Exercise. Which lines in the data below contain the word "black"? Copy each of them.

Exercise data.
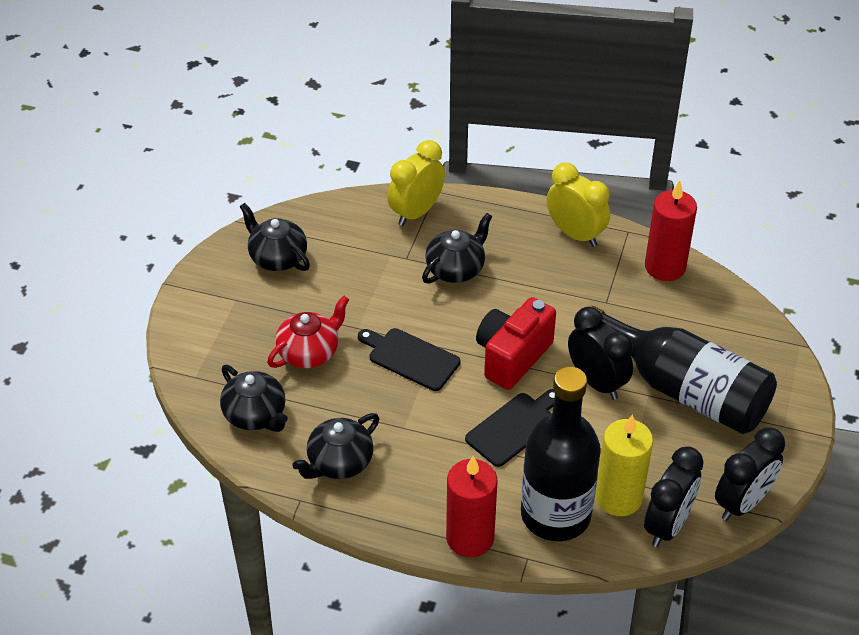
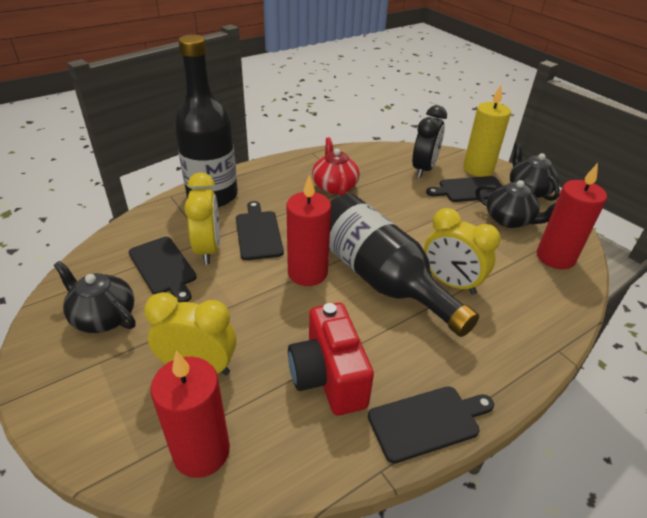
black clock: 3 -> 1
black cutting board: 2 -> 4
black teapot: 4 -> 3
red candle: 2 -> 3
yellow clock: 2 -> 3

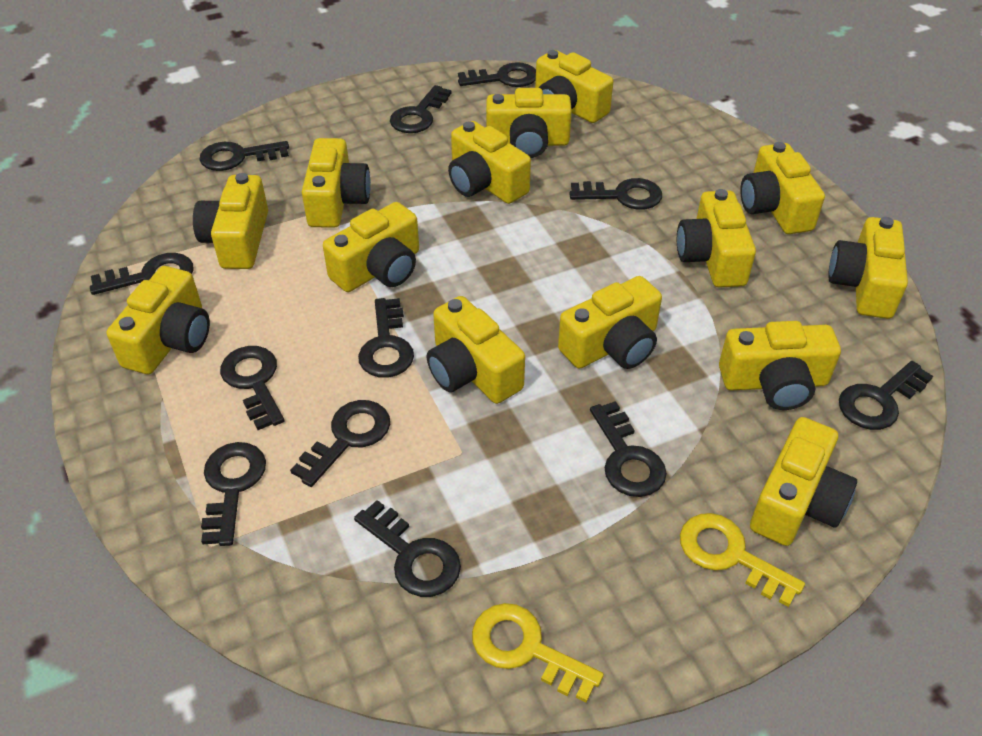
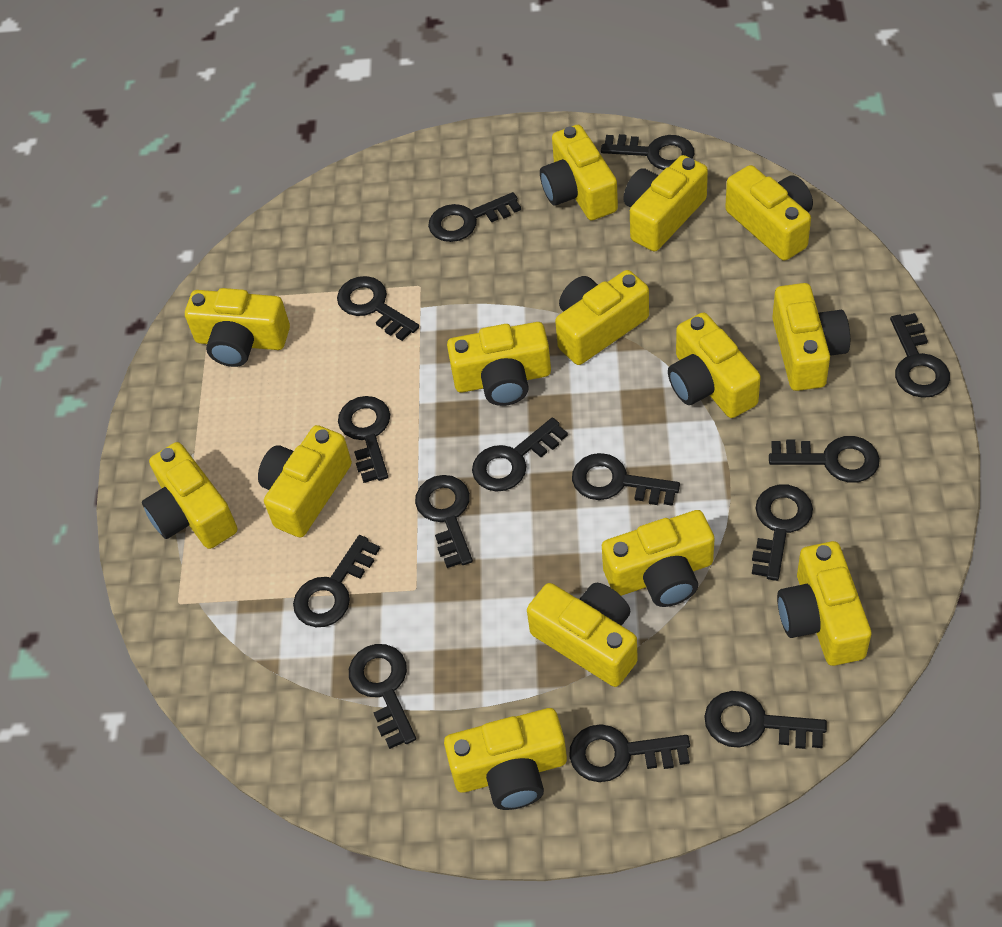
black key: 12 -> 14
yellow key: 2 -> 0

Finished exercise.
black clock: 3 -> 1
black cutting board: 2 -> 4
black teapot: 4 -> 3
black key: 12 -> 14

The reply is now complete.